Raw data:
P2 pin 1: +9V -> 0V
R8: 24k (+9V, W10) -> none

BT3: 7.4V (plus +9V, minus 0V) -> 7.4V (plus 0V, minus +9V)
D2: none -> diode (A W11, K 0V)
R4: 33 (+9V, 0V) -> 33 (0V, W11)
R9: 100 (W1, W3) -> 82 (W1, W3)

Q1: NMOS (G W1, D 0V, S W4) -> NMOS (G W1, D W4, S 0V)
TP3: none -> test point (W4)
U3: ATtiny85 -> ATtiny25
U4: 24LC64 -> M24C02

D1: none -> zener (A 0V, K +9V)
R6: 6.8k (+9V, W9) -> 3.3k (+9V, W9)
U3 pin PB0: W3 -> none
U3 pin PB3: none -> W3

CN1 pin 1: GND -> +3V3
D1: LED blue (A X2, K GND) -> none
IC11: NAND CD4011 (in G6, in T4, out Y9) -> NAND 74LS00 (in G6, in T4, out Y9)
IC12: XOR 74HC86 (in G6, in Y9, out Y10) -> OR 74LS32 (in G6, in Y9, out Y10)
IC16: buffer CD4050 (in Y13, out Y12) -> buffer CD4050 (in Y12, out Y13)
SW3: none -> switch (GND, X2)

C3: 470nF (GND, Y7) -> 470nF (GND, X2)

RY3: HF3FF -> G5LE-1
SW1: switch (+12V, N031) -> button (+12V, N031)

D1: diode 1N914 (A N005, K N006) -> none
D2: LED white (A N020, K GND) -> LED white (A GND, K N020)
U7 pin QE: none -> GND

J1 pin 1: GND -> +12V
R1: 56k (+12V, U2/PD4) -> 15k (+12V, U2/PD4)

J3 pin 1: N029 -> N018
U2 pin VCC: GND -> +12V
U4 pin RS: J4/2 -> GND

Task prompt:
The required output is every line above from the one with "R9: 100 (W1, W3) -> 82 (W1, W3)" down to the one with "IC12: XOR 74HC86", restated word for word, ends included.

Response to the task:
R9: 100 (W1, W3) -> 82 (W1, W3)

Q1: NMOS (G W1, D 0V, S W4) -> NMOS (G W1, D W4, S 0V)
TP3: none -> test point (W4)
U3: ATtiny85 -> ATtiny25
U4: 24LC64 -> M24C02

D1: none -> zener (A 0V, K +9V)
R6: 6.8k (+9V, W9) -> 3.3k (+9V, W9)
U3 pin PB0: W3 -> none
U3 pin PB3: none -> W3

CN1 pin 1: GND -> +3V3
D1: LED blue (A X2, K GND) -> none
IC11: NAND CD4011 (in G6, in T4, out Y9) -> NAND 74LS00 (in G6, in T4, out Y9)
IC12: XOR 74HC86 (in G6, in Y9, out Y10) -> OR 74LS32 (in G6, in Y9, out Y10)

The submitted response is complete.